§ Activity: Only the lines below from the one containing "[negro] <267, 337>" to the one containing "to <424, 122>" should be repeated, both included and unchanged.

§ Data provided:
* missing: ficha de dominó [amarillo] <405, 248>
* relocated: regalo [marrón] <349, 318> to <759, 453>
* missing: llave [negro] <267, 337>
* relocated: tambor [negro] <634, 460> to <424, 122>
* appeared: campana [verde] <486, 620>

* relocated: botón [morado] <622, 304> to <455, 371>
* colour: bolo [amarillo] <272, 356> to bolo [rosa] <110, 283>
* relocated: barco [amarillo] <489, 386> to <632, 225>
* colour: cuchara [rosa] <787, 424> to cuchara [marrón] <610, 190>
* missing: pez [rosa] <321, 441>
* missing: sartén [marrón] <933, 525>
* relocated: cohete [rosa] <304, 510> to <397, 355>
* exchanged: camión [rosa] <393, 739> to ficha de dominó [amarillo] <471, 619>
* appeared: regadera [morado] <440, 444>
...
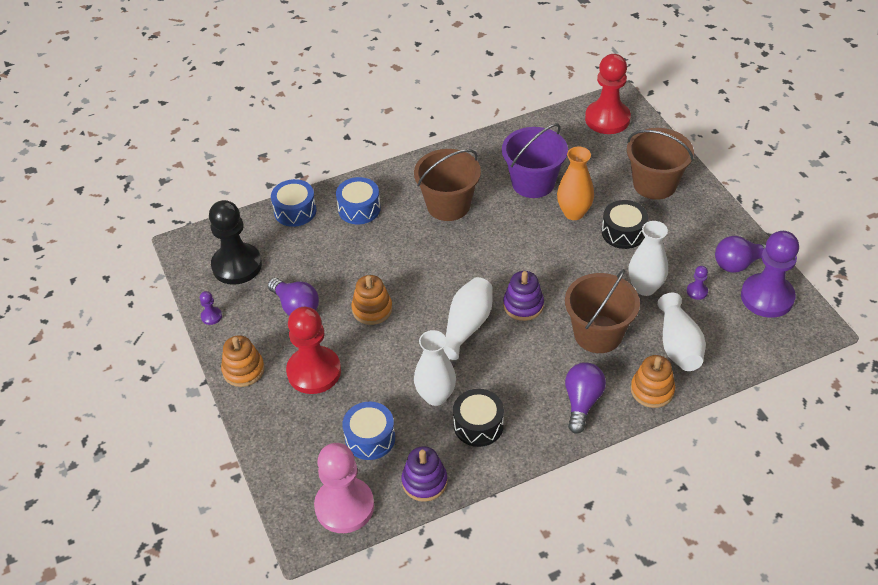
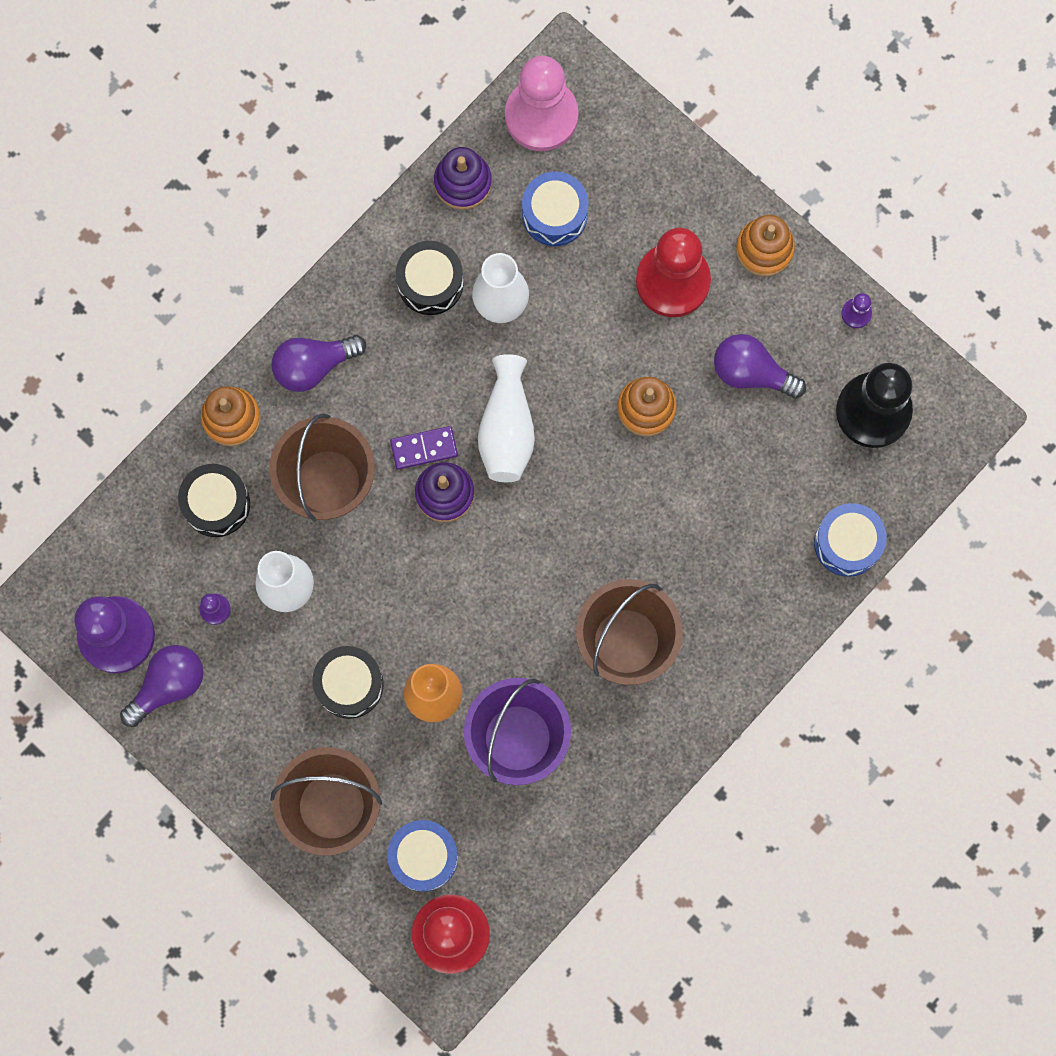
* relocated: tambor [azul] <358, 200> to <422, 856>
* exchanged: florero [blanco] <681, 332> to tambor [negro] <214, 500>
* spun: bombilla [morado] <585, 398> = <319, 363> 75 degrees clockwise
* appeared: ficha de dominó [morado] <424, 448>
* * *
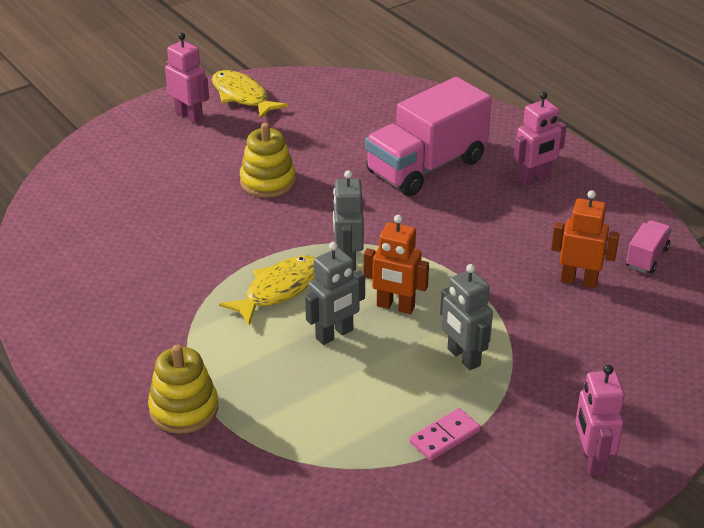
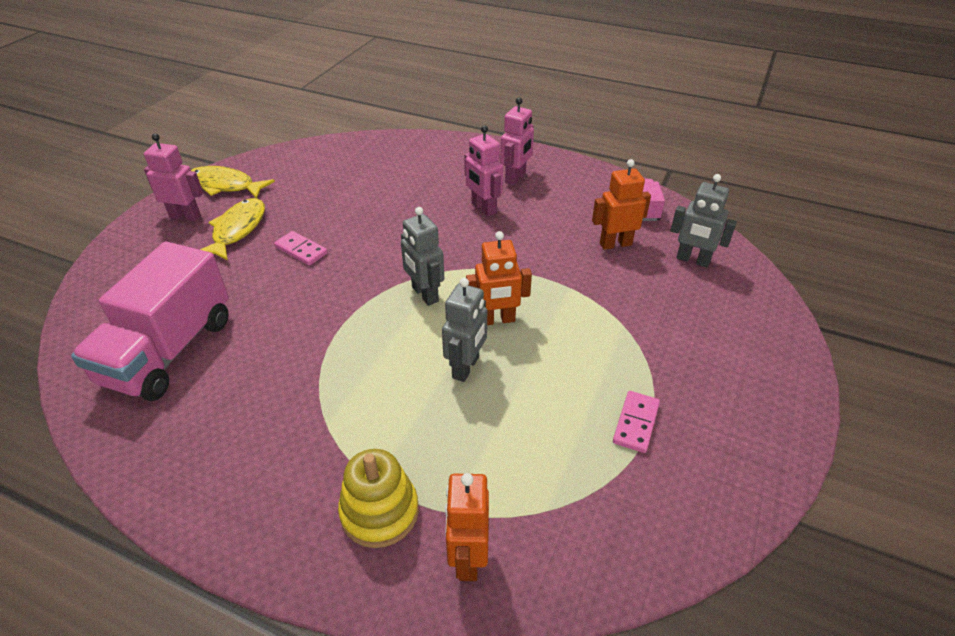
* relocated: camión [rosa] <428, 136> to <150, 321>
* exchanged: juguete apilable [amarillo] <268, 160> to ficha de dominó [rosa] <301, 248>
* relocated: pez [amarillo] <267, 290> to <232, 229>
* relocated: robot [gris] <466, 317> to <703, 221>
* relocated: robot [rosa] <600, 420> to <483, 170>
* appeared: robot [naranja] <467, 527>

§ Completed exercise:
* missing: llave [negro] <267, 337>
* relocated: tambor [negro] <634, 460> to <424, 122>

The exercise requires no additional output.